-------- RECORDS SHOWN --------
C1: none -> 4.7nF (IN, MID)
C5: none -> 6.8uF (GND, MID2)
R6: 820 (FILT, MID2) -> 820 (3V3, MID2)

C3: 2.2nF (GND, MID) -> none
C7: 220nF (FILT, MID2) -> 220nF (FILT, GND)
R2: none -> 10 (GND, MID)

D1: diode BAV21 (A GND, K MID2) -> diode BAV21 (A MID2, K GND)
--------
-------- RECORDS SHOWN --------
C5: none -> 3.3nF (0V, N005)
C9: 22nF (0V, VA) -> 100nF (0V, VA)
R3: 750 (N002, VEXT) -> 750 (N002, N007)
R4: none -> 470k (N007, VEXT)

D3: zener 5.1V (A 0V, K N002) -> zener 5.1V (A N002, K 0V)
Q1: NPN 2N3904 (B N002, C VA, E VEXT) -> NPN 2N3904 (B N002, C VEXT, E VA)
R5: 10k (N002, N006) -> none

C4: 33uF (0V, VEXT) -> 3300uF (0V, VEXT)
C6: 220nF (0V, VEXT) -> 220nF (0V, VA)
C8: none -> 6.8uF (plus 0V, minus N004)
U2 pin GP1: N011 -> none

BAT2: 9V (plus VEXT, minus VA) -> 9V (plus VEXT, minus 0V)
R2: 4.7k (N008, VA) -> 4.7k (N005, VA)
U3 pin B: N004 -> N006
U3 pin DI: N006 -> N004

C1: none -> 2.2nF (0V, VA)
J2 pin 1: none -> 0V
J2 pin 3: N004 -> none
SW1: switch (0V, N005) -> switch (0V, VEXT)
--------
-------- RECORDS SHOWN --------
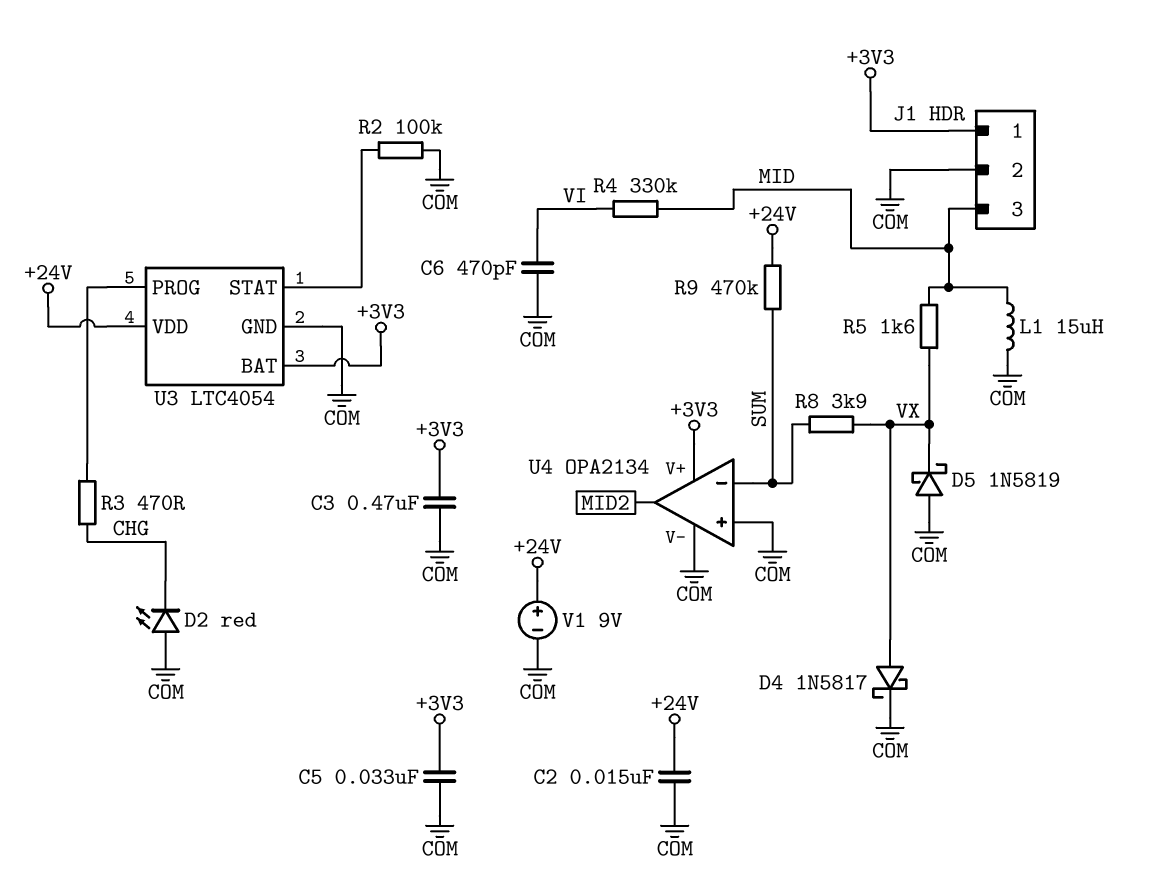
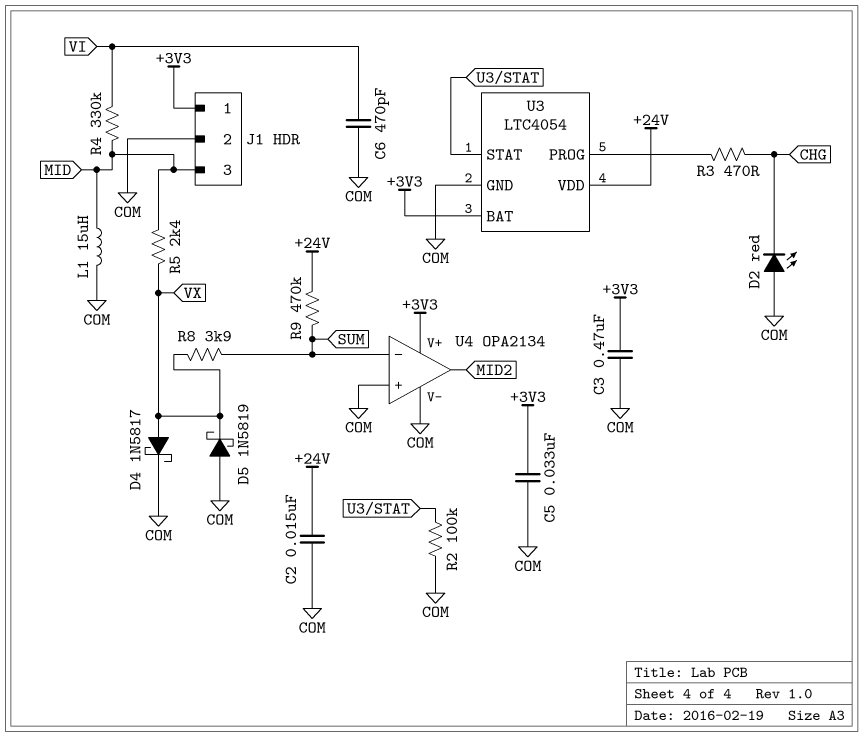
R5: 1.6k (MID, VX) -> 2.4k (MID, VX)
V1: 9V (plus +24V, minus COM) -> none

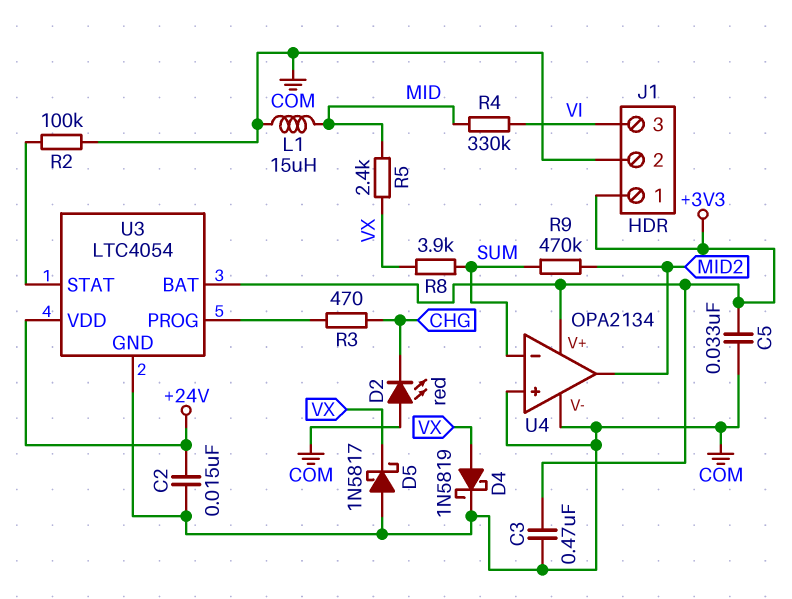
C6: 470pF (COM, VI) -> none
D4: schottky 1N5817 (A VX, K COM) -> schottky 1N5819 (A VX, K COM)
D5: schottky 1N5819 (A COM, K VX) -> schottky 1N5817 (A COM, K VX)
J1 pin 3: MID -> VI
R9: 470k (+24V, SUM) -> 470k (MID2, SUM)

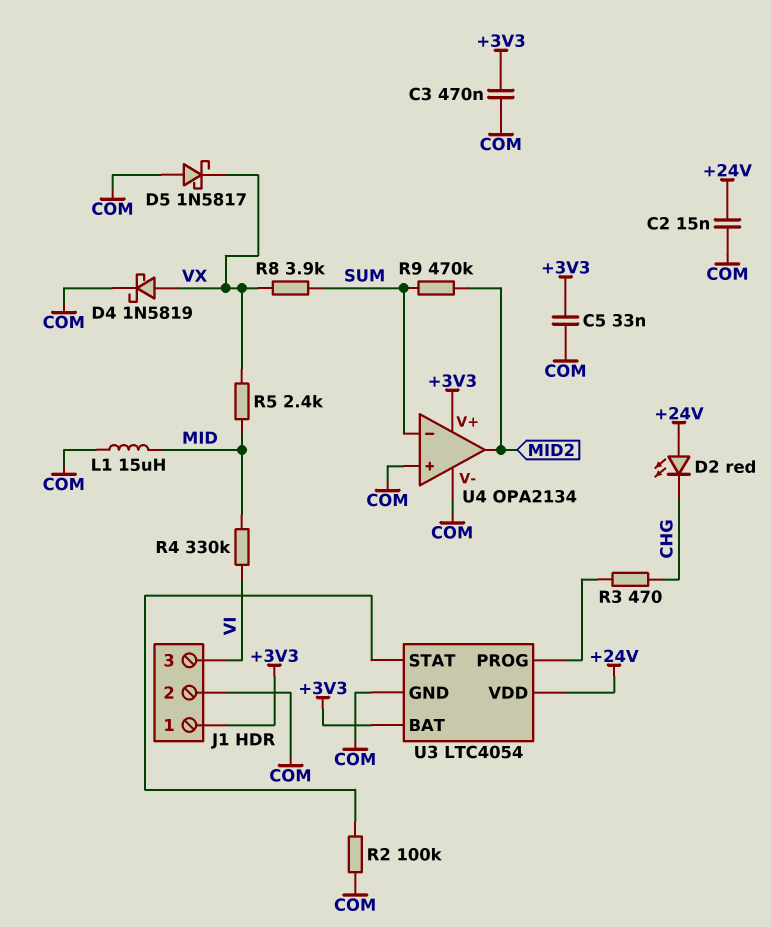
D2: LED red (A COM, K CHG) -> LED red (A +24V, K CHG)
--------
__EXERCISE__
Using the listing above, count how many lines contain the word "VEXT" and, please, write only that number.

__RESPONSE__
7